*REQUIRED ACTION*: Every entry that follows is to be duplicated exactly.
= = = = = = =
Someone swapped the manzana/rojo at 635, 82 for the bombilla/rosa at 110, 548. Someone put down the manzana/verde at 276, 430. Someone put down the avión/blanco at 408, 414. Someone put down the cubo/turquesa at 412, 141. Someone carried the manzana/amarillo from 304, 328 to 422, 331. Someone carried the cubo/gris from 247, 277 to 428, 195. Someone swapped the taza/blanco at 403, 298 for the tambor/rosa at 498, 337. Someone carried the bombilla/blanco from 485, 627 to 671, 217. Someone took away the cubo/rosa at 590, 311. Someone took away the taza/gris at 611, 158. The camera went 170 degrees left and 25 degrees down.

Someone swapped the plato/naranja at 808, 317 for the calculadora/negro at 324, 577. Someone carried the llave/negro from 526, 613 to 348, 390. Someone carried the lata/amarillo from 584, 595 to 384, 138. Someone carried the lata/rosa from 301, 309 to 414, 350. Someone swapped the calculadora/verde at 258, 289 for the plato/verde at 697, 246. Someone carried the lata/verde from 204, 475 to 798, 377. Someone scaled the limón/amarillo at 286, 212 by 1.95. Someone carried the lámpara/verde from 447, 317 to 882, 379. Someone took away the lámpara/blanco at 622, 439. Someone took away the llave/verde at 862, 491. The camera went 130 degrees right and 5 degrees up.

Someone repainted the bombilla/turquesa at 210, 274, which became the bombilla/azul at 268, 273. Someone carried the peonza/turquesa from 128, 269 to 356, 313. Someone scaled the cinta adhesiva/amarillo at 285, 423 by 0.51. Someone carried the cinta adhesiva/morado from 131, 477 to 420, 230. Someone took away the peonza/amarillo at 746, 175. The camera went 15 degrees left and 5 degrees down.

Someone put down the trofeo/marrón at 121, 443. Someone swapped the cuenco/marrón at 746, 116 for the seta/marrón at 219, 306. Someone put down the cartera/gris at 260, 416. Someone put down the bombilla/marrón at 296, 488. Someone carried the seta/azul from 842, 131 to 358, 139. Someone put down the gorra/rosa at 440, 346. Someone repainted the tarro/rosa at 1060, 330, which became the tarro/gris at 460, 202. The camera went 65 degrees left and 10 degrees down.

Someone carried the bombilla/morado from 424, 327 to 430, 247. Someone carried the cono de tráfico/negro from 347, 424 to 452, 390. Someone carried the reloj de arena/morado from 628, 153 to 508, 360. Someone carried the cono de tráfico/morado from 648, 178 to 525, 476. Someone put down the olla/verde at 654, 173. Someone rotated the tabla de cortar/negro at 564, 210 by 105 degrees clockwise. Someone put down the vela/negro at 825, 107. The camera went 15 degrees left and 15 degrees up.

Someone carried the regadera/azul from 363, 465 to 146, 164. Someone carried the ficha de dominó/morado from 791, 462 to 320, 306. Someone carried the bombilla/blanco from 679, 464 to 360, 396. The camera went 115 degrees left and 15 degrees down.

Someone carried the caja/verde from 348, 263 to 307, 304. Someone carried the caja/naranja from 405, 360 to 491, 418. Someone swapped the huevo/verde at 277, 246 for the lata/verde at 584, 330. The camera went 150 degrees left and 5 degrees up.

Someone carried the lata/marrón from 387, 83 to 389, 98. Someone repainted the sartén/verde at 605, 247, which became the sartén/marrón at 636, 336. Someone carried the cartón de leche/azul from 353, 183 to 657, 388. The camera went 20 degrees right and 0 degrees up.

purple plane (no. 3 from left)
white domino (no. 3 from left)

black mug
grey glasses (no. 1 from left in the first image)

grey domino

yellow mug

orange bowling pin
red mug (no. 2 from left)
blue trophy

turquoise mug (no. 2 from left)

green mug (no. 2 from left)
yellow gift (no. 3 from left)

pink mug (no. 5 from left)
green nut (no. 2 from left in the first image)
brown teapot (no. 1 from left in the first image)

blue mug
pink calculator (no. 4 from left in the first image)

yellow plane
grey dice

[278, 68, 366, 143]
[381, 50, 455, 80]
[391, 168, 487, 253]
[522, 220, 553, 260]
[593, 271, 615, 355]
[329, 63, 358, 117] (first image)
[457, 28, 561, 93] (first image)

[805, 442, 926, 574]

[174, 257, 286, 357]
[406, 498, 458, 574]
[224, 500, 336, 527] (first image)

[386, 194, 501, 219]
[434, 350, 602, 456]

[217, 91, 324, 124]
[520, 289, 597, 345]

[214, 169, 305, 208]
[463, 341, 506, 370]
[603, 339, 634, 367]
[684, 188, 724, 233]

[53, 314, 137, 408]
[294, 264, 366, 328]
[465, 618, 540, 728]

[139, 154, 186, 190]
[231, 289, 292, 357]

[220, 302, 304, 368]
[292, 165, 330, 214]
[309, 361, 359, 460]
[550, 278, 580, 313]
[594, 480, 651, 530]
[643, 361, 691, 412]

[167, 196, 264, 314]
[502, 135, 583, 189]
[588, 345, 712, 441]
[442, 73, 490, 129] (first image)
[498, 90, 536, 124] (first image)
= = = = = = =
*EXERCISE RESULT*:
Someone swapped the manzana/rojo at 635, 82 for the bombilla/rosa at 110, 548. Someone put down the manzana/verde at 276, 430. Someone put down the avión/blanco at 408, 414. Someone put down the cubo/turquesa at 412, 141. Someone carried the manzana/amarillo from 304, 328 to 422, 331. Someone carried the cubo/gris from 247, 277 to 428, 195. Someone swapped the taza/blanco at 403, 298 for the tambor/rosa at 498, 337. Someone carried the bombilla/blanco from 485, 627 to 671, 217. Someone took away the cubo/rosa at 590, 311. Someone took away the taza/gris at 611, 158. The camera went 170 degrees left and 25 degrees down.

Someone swapped the plato/naranja at 808, 317 for the calculadora/negro at 324, 577. Someone carried the llave/negro from 526, 613 to 348, 390. Someone carried the lata/amarillo from 584, 595 to 384, 138. Someone carried the lata/rosa from 301, 309 to 414, 350. Someone swapped the calculadora/verde at 258, 289 for the plato/verde at 697, 246. Someone carried the lata/verde from 204, 475 to 798, 377. Someone scaled the limón/amarillo at 286, 212 by 1.95. Someone carried the lámpara/verde from 447, 317 to 882, 379. Someone took away the lámpara/blanco at 622, 439. Someone took away the llave/verde at 862, 491. The camera went 130 degrees right and 5 degrees up.

Someone repainted the bombilla/turquesa at 210, 274, which became the bombilla/azul at 268, 273. Someone carried the peonza/turquesa from 128, 269 to 356, 313. Someone scaled the cinta adhesiva/amarillo at 285, 423 by 0.51. Someone carried the cinta adhesiva/morado from 131, 477 to 420, 230. Someone took away the peonza/amarillo at 746, 175. The camera went 15 degrees left and 5 degrees down.

Someone put down the trofeo/marrón at 121, 443. Someone swapped the cuenco/marrón at 746, 116 for the seta/marrón at 219, 306. Someone put down the cartera/gris at 260, 416. Someone put down the bombilla/marrón at 296, 488. Someone carried the seta/azul from 842, 131 to 358, 139. Someone put down the gorra/rosa at 440, 346. Someone repainted the tarro/rosa at 1060, 330, which became the tarro/gris at 460, 202. The camera went 65 degrees left and 10 degrees down.

Someone carried the bombilla/morado from 424, 327 to 430, 247. Someone carried the cono de tráfico/negro from 347, 424 to 452, 390. Someone carried the reloj de arena/morado from 628, 153 to 508, 360. Someone carried the cono de tráfico/morado from 648, 178 to 525, 476. Someone put down the olla/verde at 654, 173. Someone rotated the tabla de cortar/negro at 564, 210 by 105 degrees clockwise. Someone put down the vela/negro at 825, 107. The camera went 15 degrees left and 15 degrees up.

Someone carried the regadera/azul from 363, 465 to 146, 164. Someone carried the ficha de dominó/morado from 791, 462 to 320, 306. Someone carried the bombilla/blanco from 679, 464 to 360, 396. The camera went 115 degrees left and 15 degrees down.

Someone carried the caja/verde from 348, 263 to 307, 304. Someone carried the caja/naranja from 405, 360 to 491, 418. Someone swapped the huevo/verde at 277, 246 for the lata/verde at 584, 330. The camera went 150 degrees left and 5 degrees up.

Someone carried the lata/marrón from 387, 83 to 389, 98. Someone repainted the sartén/verde at 605, 247, which became the sartén/marrón at 636, 336. Someone carried the cartón de leche/azul from 353, 183 to 657, 388. The camera went 20 degrees right and 0 degrees up.

purple plane (no. 3 from left)
white domino (no. 3 from left)

black mug
grey glasses (no. 1 from left in the first image)

grey domino

yellow mug

orange bowling pin
red mug (no. 2 from left)
blue trophy

turquoise mug (no. 2 from left)

green mug (no. 2 from left)
yellow gift (no. 3 from left)

pink mug (no. 5 from left)
green nut (no. 2 from left in the first image)
brown teapot (no. 1 from left in the first image)

blue mug
pink calculator (no. 4 from left in the first image)

yellow plane
grey dice

[278, 68, 366, 143]
[381, 50, 455, 80]
[391, 168, 487, 253]
[522, 220, 553, 260]
[593, 271, 615, 355]
[329, 63, 358, 117] (first image)
[457, 28, 561, 93] (first image)

[805, 442, 926, 574]

[174, 257, 286, 357]
[406, 498, 458, 574]
[224, 500, 336, 527] (first image)

[386, 194, 501, 219]
[434, 350, 602, 456]

[217, 91, 324, 124]
[520, 289, 597, 345]

[214, 169, 305, 208]
[463, 341, 506, 370]
[603, 339, 634, 367]
[684, 188, 724, 233]

[53, 314, 137, 408]
[294, 264, 366, 328]
[465, 618, 540, 728]

[139, 154, 186, 190]
[231, 289, 292, 357]

[220, 302, 304, 368]
[292, 165, 330, 214]
[309, 361, 359, 460]
[550, 278, 580, 313]
[594, 480, 651, 530]
[643, 361, 691, 412]

[167, 196, 264, 314]
[502, 135, 583, 189]
[588, 345, 712, 441]
[442, 73, 490, 129] (first image)
[498, 90, 536, 124] (first image)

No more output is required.